RECORDS FOR THE TASK
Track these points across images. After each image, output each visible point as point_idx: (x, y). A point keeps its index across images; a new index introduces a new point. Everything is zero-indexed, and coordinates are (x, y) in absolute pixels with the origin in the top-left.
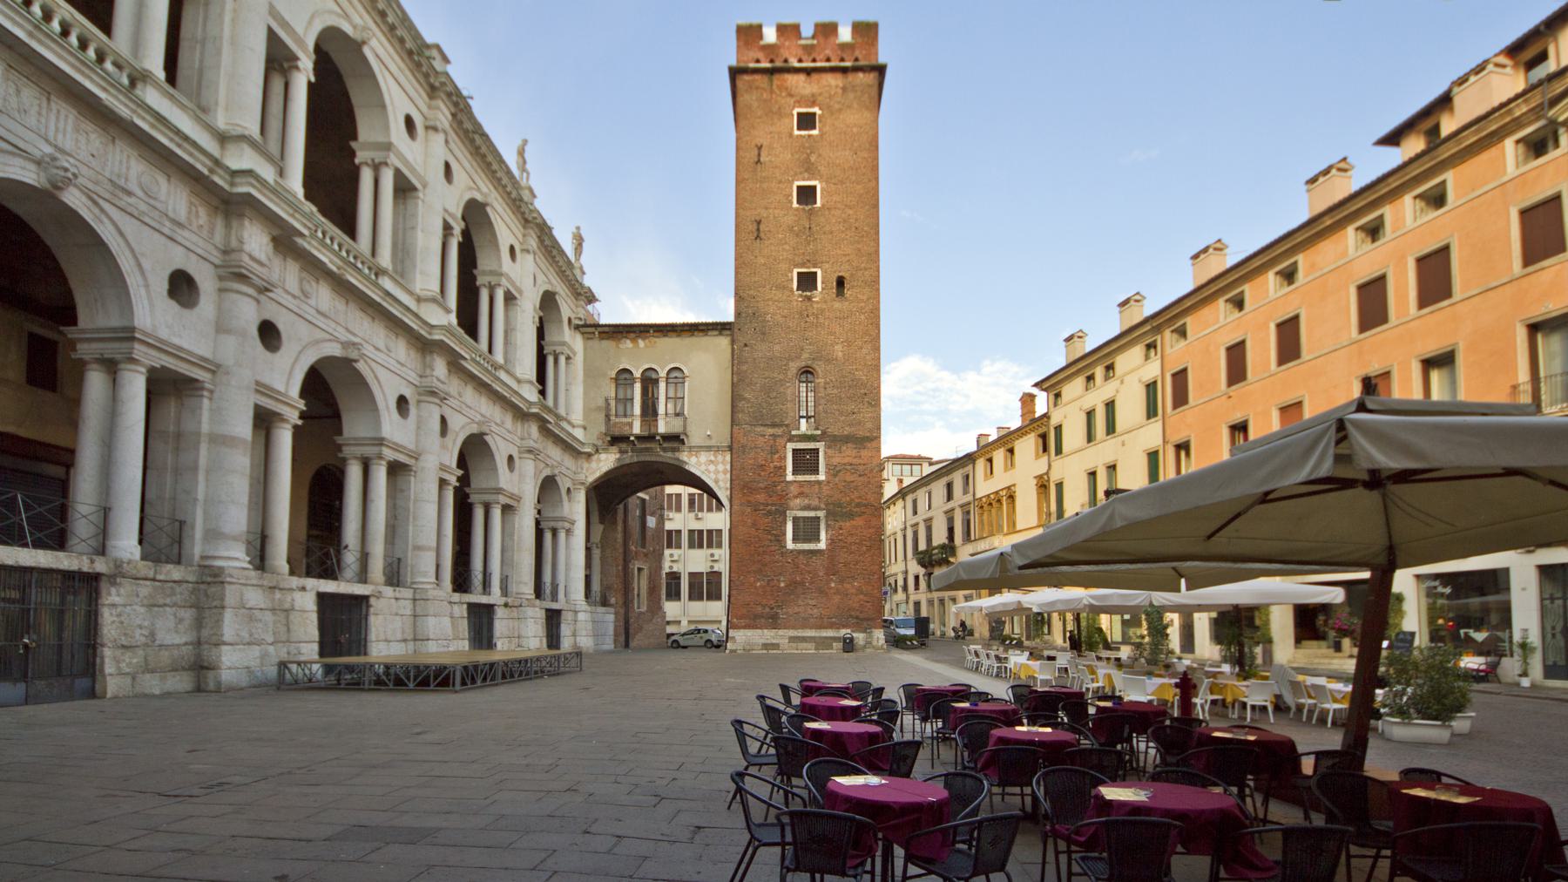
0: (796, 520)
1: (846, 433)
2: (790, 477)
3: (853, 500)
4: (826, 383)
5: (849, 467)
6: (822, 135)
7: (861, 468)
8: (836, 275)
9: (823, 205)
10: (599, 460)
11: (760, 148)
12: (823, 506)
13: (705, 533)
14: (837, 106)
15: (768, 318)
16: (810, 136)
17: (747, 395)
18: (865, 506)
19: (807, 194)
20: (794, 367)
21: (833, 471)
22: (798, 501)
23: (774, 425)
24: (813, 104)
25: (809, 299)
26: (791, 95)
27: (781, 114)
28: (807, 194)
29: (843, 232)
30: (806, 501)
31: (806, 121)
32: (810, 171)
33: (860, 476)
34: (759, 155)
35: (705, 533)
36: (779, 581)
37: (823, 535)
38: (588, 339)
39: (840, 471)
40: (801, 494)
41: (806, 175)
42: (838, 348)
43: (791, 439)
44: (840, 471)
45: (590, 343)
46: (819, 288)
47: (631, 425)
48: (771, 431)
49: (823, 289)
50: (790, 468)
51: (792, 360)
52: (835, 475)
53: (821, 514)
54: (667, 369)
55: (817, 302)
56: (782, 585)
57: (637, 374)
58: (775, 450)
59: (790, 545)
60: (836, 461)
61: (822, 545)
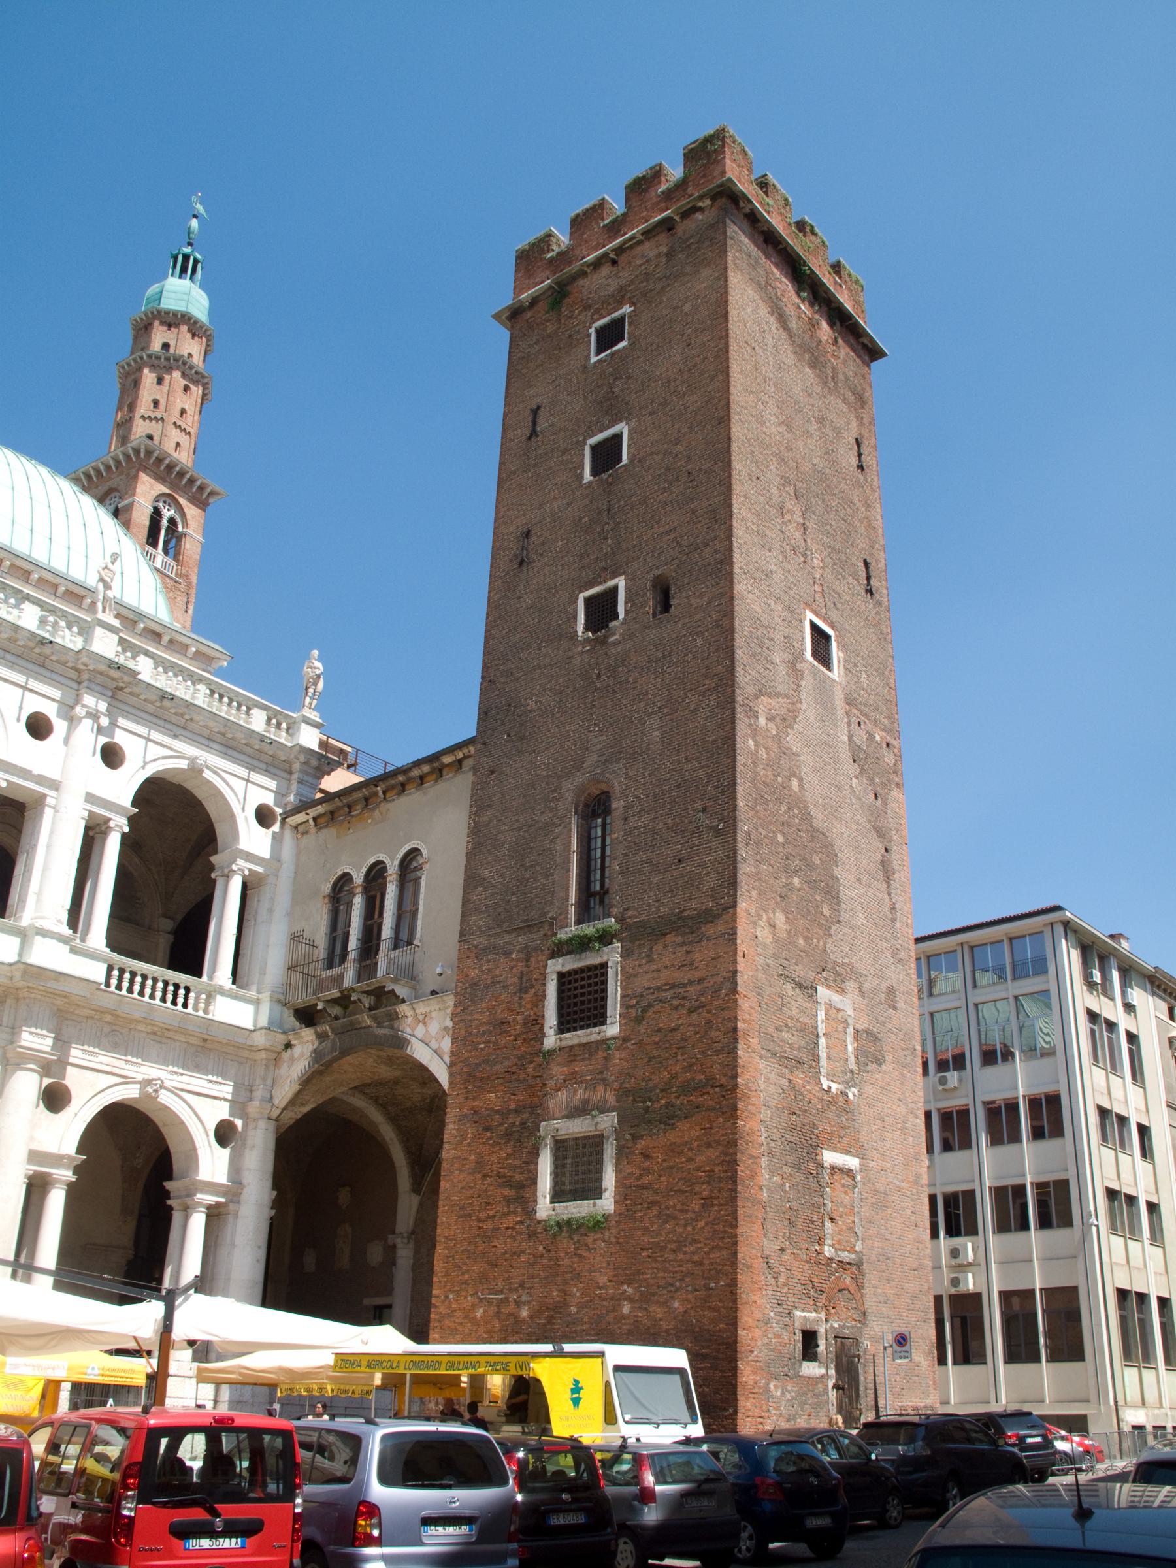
0: (560, 1146)
1: (663, 911)
2: (551, 1040)
3: (673, 1077)
4: (627, 807)
5: (668, 994)
6: (632, 345)
7: (693, 990)
8: (650, 576)
9: (631, 460)
10: (292, 1060)
11: (535, 412)
12: (611, 1100)
13: (1010, 1189)
14: (659, 286)
15: (532, 704)
16: (612, 355)
17: (485, 874)
18: (701, 1089)
19: (607, 454)
20: (569, 789)
21: (635, 1013)
22: (562, 1097)
23: (529, 927)
24: (620, 304)
25: (603, 642)
26: (587, 308)
27: (576, 340)
28: (607, 454)
29: (665, 490)
30: (580, 1094)
31: (609, 336)
32: (612, 410)
33: (691, 1011)
34: (534, 423)
35: (1010, 1189)
36: (518, 1304)
37: (609, 1179)
38: (303, 834)
39: (650, 1005)
40: (571, 1079)
41: (606, 420)
42: (654, 722)
43: (560, 950)
44: (650, 1005)
45: (305, 840)
46: (622, 615)
47: (341, 977)
48: (522, 939)
49: (627, 612)
50: (551, 1019)
51: (568, 775)
52: (639, 1020)
53: (607, 1122)
54: (400, 856)
55: (616, 643)
56: (524, 1313)
57: (358, 879)
58: (530, 985)
59: (544, 1207)
60: (643, 982)
61: (607, 1203)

AIM
Copy the entire listing above word for word, leaving out the pictures.

SOLUTION TO THIS PROBLEM
Track these points across images. After each image, output each visible point as point_idx: (x, y). A point keeps its index across images; a new index introduces a new point. Everything is zero-indexed, and coordinates are (x, y) in absolute pixels with the origin in the top-left.
0: (796, 520)
1: (846, 433)
2: (790, 477)
3: (853, 500)
4: (826, 383)
5: (849, 467)
6: (822, 135)
7: (861, 468)
8: (836, 275)
9: (823, 205)
10: (599, 460)
11: (760, 148)
12: (823, 506)
13: (705, 533)
14: (837, 106)
15: (768, 318)
16: (810, 136)
17: (747, 395)
18: (865, 506)
19: (807, 194)
20: (794, 367)
21: (833, 471)
22: (798, 501)
23: (774, 425)
24: (813, 104)
25: (809, 299)
26: (791, 95)
27: (781, 114)
28: (807, 194)
29: (843, 232)
30: (806, 501)
31: (806, 121)
32: (810, 171)
33: (860, 476)
34: (759, 155)
35: (705, 533)
36: (779, 581)
37: (823, 535)
38: (588, 339)
39: (840, 471)
40: (801, 494)
41: (806, 175)
42: (838, 348)
43: (791, 439)
44: (840, 471)
45: (590, 343)
46: (819, 288)
47: (631, 425)
48: (771, 431)
49: (823, 289)
50: (790, 468)
51: (792, 360)
52: (835, 475)
53: (821, 514)
54: (667, 369)
55: (817, 302)
56: (782, 585)
57: (637, 374)
58: (775, 450)
59: (790, 545)
60: (836, 461)
61: (822, 545)
0: (560, 1146)
1: (663, 911)
2: (551, 1040)
3: (673, 1077)
4: (627, 807)
5: (668, 994)
6: (632, 345)
7: (693, 990)
8: (650, 576)
9: (631, 460)
10: (292, 1060)
11: (535, 412)
12: (611, 1100)
13: (1010, 1189)
14: (659, 286)
15: (532, 704)
16: (612, 355)
17: (485, 874)
18: (701, 1089)
19: (607, 454)
20: (569, 789)
21: (635, 1013)
22: (562, 1097)
23: (529, 927)
24: (620, 304)
25: (603, 642)
26: (587, 308)
27: (576, 340)
28: (607, 454)
29: (665, 490)
30: (580, 1094)
31: (609, 336)
32: (612, 410)
33: (691, 1011)
34: (534, 423)
35: (1010, 1189)
36: (518, 1304)
37: (609, 1179)
38: (303, 834)
39: (650, 1005)
40: (571, 1079)
41: (606, 420)
42: (654, 722)
43: (560, 950)
44: (650, 1005)
45: (305, 840)
46: (622, 615)
47: (341, 977)
48: (522, 939)
49: (627, 612)
50: (551, 1019)
51: (568, 775)
52: (639, 1020)
53: (607, 1122)
54: (400, 856)
55: (616, 643)
56: (524, 1313)
57: (358, 879)
58: (530, 985)
59: (544, 1207)
60: (643, 982)
61: (607, 1203)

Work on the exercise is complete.